Goal of the exercise.
Each record must be reproduced exactly as it is shown.

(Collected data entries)
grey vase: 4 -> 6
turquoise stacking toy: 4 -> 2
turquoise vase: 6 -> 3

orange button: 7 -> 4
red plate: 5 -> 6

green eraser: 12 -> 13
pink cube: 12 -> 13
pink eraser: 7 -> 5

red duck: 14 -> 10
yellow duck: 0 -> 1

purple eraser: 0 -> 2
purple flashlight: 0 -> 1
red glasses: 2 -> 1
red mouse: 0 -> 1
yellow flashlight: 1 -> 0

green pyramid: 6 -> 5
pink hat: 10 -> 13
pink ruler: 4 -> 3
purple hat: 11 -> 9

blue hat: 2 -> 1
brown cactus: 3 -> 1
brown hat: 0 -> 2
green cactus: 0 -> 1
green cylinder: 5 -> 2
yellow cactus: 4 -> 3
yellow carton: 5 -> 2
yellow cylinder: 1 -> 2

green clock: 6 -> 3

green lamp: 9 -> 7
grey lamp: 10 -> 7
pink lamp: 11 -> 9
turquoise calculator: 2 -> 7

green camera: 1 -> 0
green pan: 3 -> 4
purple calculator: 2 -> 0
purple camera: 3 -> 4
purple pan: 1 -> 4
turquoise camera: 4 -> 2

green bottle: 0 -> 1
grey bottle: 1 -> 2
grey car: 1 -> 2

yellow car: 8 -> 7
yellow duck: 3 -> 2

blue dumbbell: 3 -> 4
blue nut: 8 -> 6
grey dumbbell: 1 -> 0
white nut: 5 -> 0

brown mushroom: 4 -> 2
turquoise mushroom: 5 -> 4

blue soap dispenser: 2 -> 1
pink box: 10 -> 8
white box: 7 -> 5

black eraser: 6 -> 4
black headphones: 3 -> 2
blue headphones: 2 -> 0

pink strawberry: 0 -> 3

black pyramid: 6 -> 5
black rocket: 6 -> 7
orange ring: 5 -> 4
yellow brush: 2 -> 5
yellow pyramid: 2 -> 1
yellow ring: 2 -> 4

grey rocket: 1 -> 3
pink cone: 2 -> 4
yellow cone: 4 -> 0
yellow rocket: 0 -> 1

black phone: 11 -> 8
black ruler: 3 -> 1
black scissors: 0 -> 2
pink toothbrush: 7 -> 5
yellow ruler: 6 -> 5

Reply to the task.
grey vase: 4 -> 6
turquoise stacking toy: 4 -> 2
turquoise vase: 6 -> 3

orange button: 7 -> 4
red plate: 5 -> 6

green eraser: 12 -> 13
pink cube: 12 -> 13
pink eraser: 7 -> 5

red duck: 14 -> 10
yellow duck: 0 -> 1

purple eraser: 0 -> 2
purple flashlight: 0 -> 1
red glasses: 2 -> 1
red mouse: 0 -> 1
yellow flashlight: 1 -> 0

green pyramid: 6 -> 5
pink hat: 10 -> 13
pink ruler: 4 -> 3
purple hat: 11 -> 9

blue hat: 2 -> 1
brown cactus: 3 -> 1
brown hat: 0 -> 2
green cactus: 0 -> 1
green cylinder: 5 -> 2
yellow cactus: 4 -> 3
yellow carton: 5 -> 2
yellow cylinder: 1 -> 2

green clock: 6 -> 3

green lamp: 9 -> 7
grey lamp: 10 -> 7
pink lamp: 11 -> 9
turquoise calculator: 2 -> 7

green camera: 1 -> 0
green pan: 3 -> 4
purple calculator: 2 -> 0
purple camera: 3 -> 4
purple pan: 1 -> 4
turquoise camera: 4 -> 2

green bottle: 0 -> 1
grey bottle: 1 -> 2
grey car: 1 -> 2

yellow car: 8 -> 7
yellow duck: 3 -> 2

blue dumbbell: 3 -> 4
blue nut: 8 -> 6
grey dumbbell: 1 -> 0
white nut: 5 -> 0

brown mushroom: 4 -> 2
turquoise mushroom: 5 -> 4

blue soap dispenser: 2 -> 1
pink box: 10 -> 8
white box: 7 -> 5

black eraser: 6 -> 4
black headphones: 3 -> 2
blue headphones: 2 -> 0

pink strawberry: 0 -> 3

black pyramid: 6 -> 5
black rocket: 6 -> 7
orange ring: 5 -> 4
yellow brush: 2 -> 5
yellow pyramid: 2 -> 1
yellow ring: 2 -> 4

grey rocket: 1 -> 3
pink cone: 2 -> 4
yellow cone: 4 -> 0
yellow rocket: 0 -> 1

black phone: 11 -> 8
black ruler: 3 -> 1
black scissors: 0 -> 2
pink toothbrush: 7 -> 5
yellow ruler: 6 -> 5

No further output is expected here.